Work item
The required output is the exact run of lines in the listing below from the line holding "orange spool [375,28,436,98]" through the line holding "camera: 35 degrees right, 15 degrees down", with no pictures.

Records supplied
────────────────────────────────────────
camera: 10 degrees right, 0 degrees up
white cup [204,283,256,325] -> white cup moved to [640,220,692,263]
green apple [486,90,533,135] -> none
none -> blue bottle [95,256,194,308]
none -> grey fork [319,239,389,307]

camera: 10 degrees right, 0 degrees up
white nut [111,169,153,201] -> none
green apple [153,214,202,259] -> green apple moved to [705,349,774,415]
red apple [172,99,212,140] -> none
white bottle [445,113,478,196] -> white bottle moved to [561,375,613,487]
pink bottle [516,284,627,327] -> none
────────────────────────────────────────
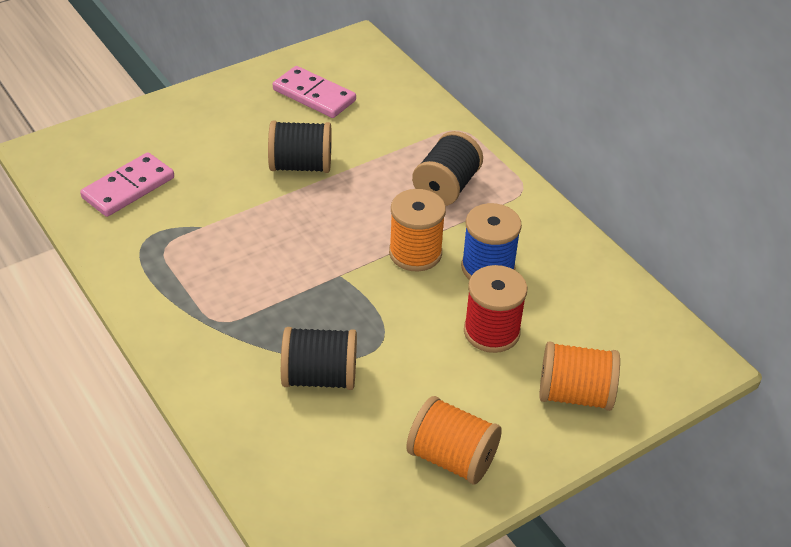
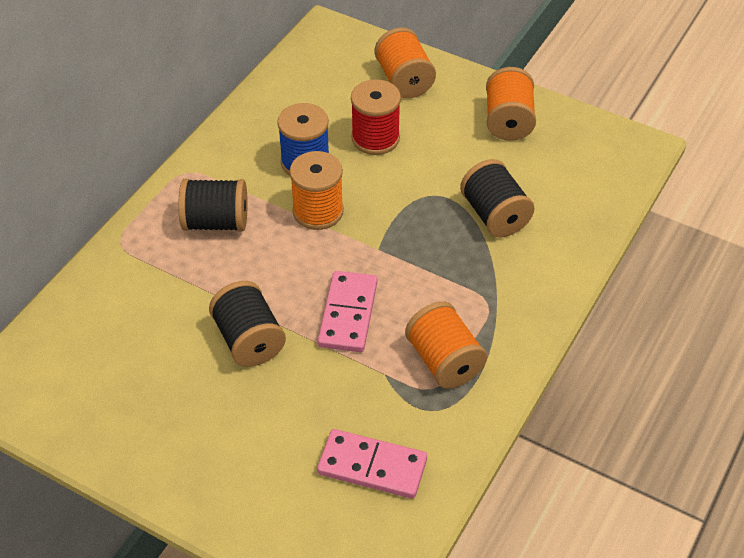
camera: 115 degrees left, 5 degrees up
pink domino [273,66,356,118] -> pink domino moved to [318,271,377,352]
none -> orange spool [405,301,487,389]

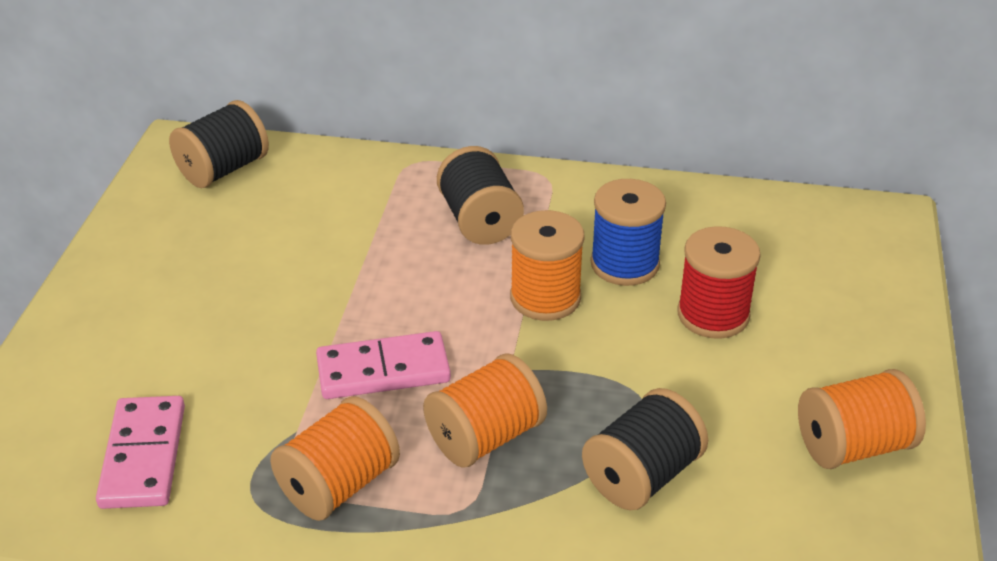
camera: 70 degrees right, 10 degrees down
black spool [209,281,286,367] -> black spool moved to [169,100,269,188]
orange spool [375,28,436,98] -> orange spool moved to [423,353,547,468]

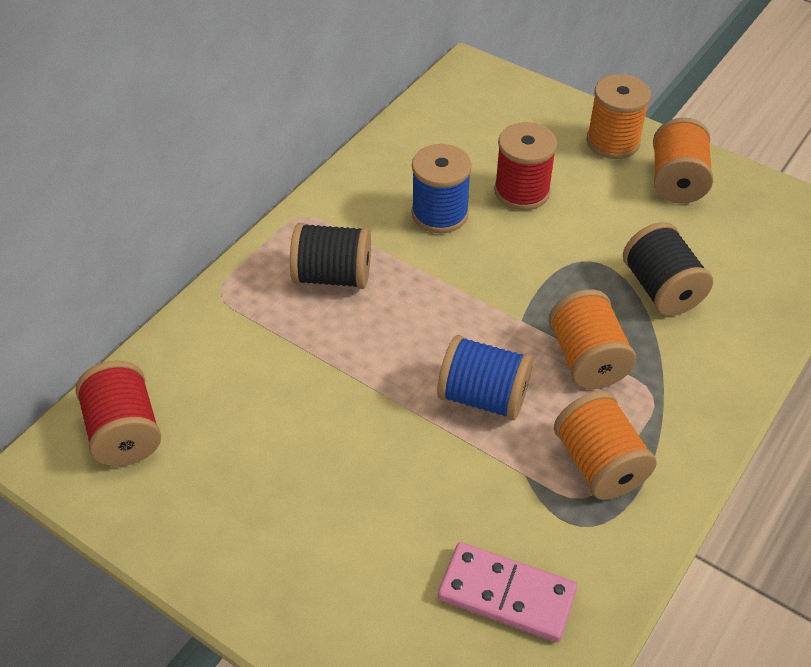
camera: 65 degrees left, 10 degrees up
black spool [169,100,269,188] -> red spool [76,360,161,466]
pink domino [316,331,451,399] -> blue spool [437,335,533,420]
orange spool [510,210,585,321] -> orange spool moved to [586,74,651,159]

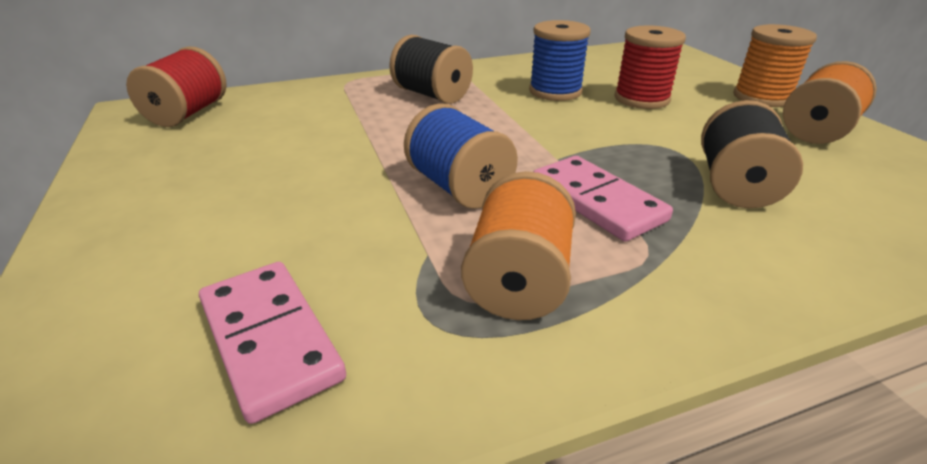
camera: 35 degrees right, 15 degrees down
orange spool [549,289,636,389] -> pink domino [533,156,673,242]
────────────────────────────────────────
Exercise solution
orange spool [375,28,436,98] -> orange spool moved to [423,353,547,468]

camera: 65 degrees left, 10 degrees up
black spool [169,100,269,188] -> red spool [76,360,161,466]
pink domino [316,331,451,399] -> blue spool [437,335,533,420]
orange spool [510,210,585,321] -> orange spool moved to [586,74,651,159]

camera: 35 degrees right, 15 degrees down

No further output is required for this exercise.